## Shape scene image sequences

--------------------------------

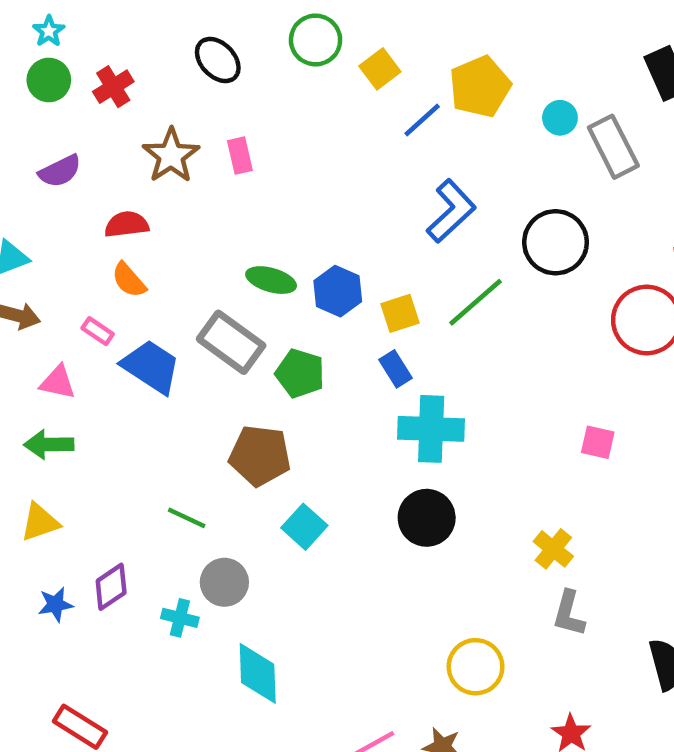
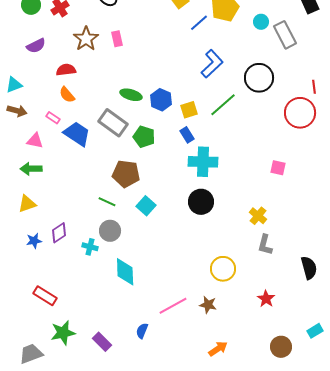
green line: (187, 518) -> (107, 202), moved

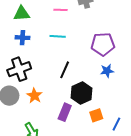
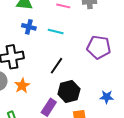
blue cross: (23, 38) -> (29, 27), moved
blue star: (107, 71) -> (107, 97), moved

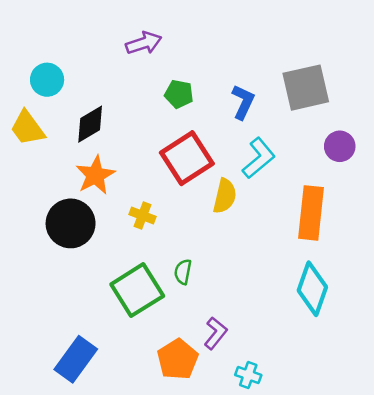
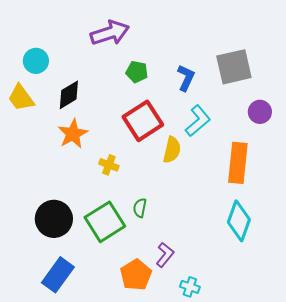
purple arrow: (144, 43) -> (110, 33), size x1.4
black circle: (71, 223) -> (54, 219), moved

--------------------------------

## WORK ORDER
Return the entries exactly as given. Do not include pictures.

## OUTPUT FOR THIS EXERCISE
green line: (187, 518) -> (107, 202), moved

blue cross: (23, 38) -> (29, 27), moved
blue star: (107, 71) -> (107, 97), moved

purple arrow: (144, 43) -> (110, 33), size x1.4
black circle: (71, 223) -> (54, 219), moved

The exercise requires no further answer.